(What you should do):
An exact transcription of all the data is required, with every image removed.

·····

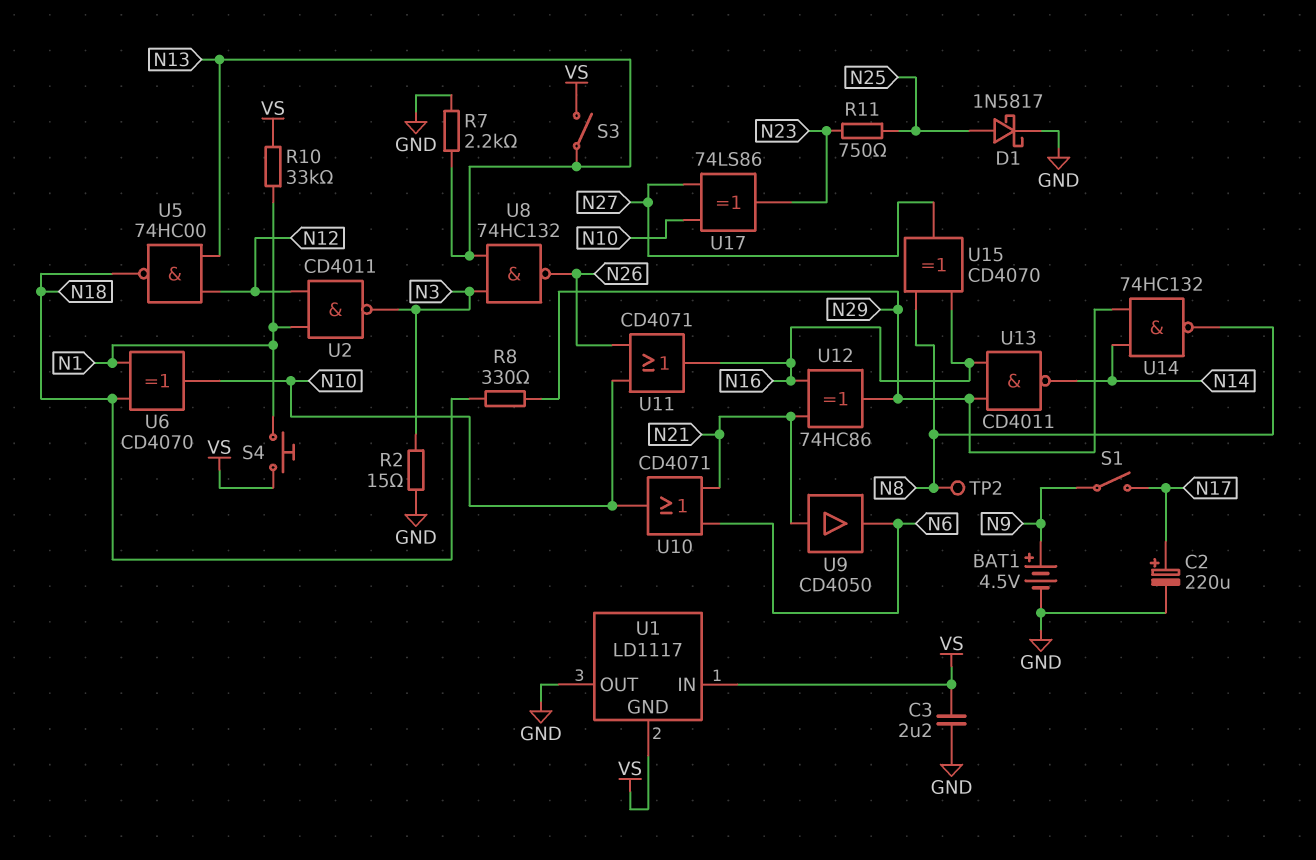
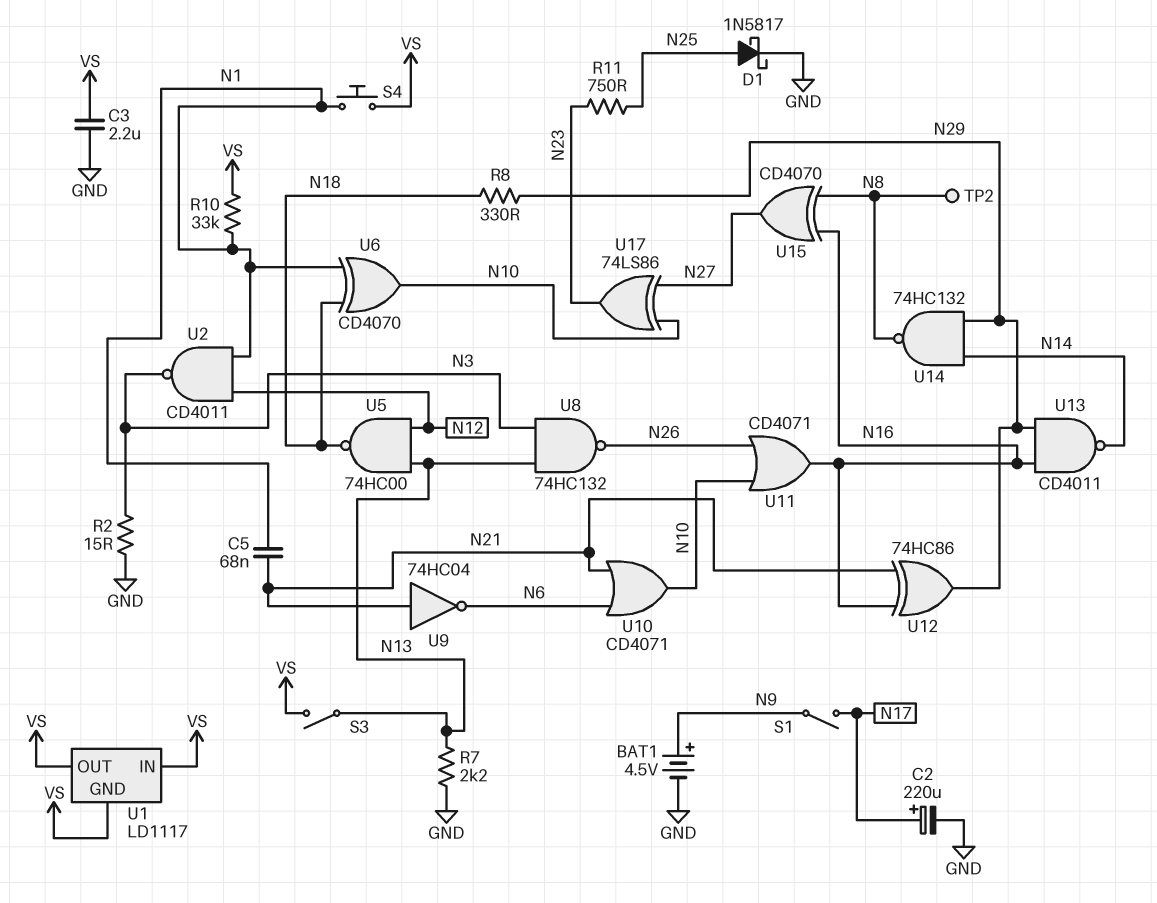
C5: none -> 68nF (N1, N21)
U1 pin OUT: GND -> VS
U9: buffer CD4050 (in N21, out N6) -> NOT 74HC04 (in N21, out N6)

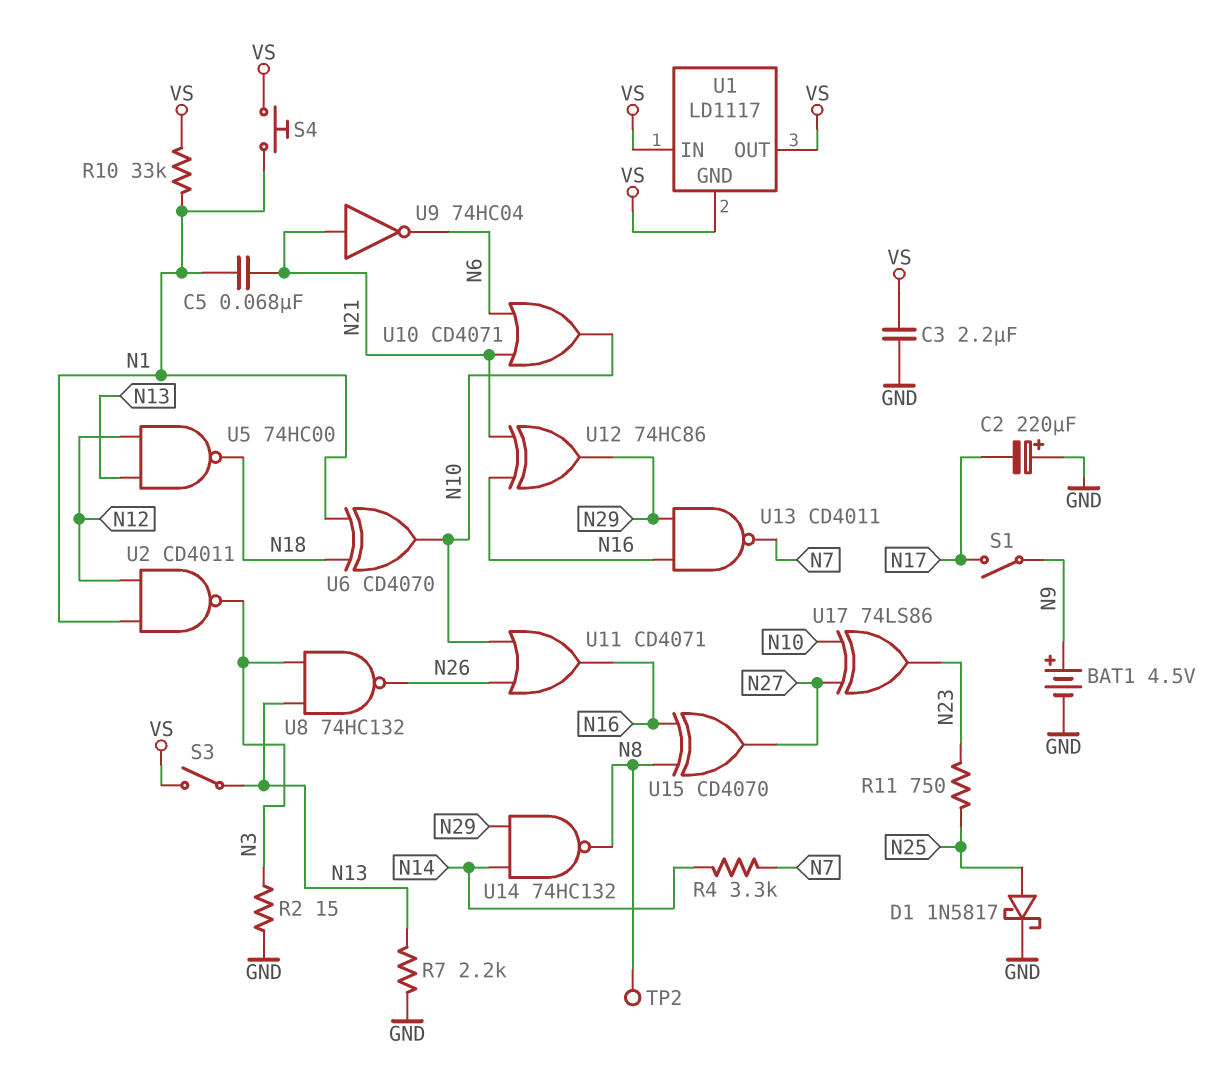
C2: 220uF (plus N17, minus GND) -> 220uF (plus GND, minus N17)
R4: none -> 3.3k (N7, N14)
R8: 330 (N18, N29) -> none
U13: NAND CD4011 (in N16, in N29, out N14) -> NAND CD4011 (in N16, in N29, out N7)

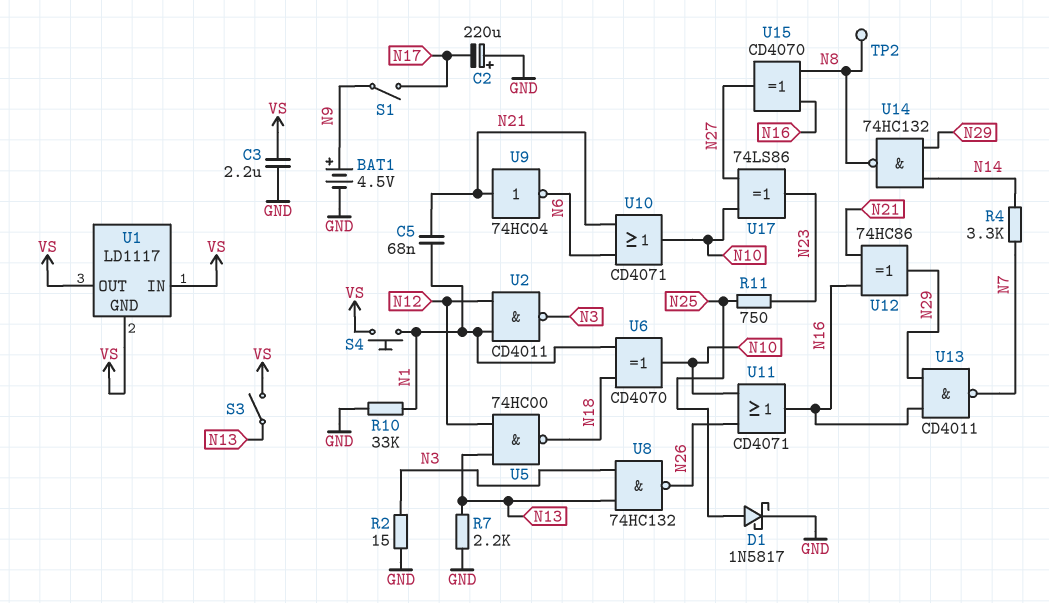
R10: 33k (N1, VS) -> 33k (GND, N1)

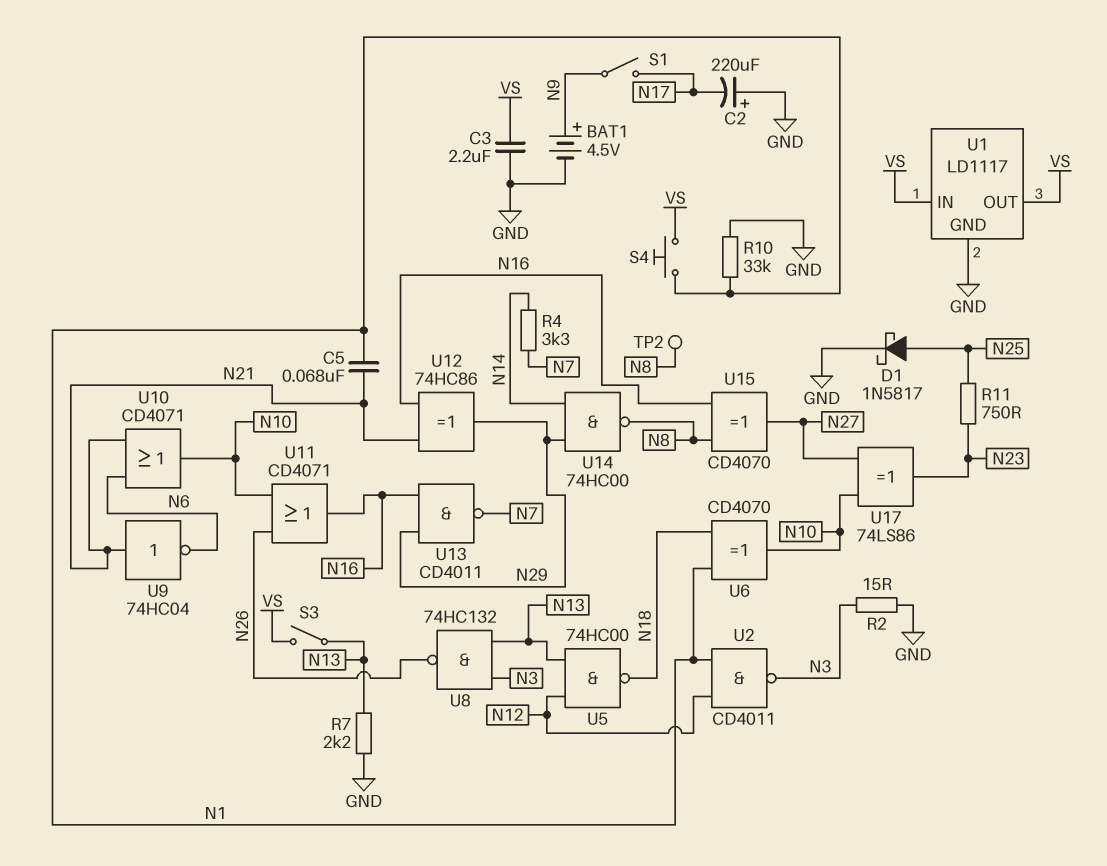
U1 pin GND: VS -> GND
U14: NAND 74HC132 (in N14, in N29, out N8) -> NAND 74HC00 (in N14, in N29, out N8)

·····

(Exercise result):
C5: none -> 68nF (N1, N21)
U1 pin OUT: GND -> VS
U9: buffer CD4050 (in N21, out N6) -> NOT 74HC04 (in N21, out N6)

C2: 220uF (plus N17, minus GND) -> 220uF (plus GND, minus N17)
R4: none -> 3.3k (N7, N14)
R8: 330 (N18, N29) -> none
U13: NAND CD4011 (in N16, in N29, out N14) -> NAND CD4011 (in N16, in N29, out N7)

R10: 33k (N1, VS) -> 33k (GND, N1)

U1 pin GND: VS -> GND
U14: NAND 74HC132 (in N14, in N29, out N8) -> NAND 74HC00 (in N14, in N29, out N8)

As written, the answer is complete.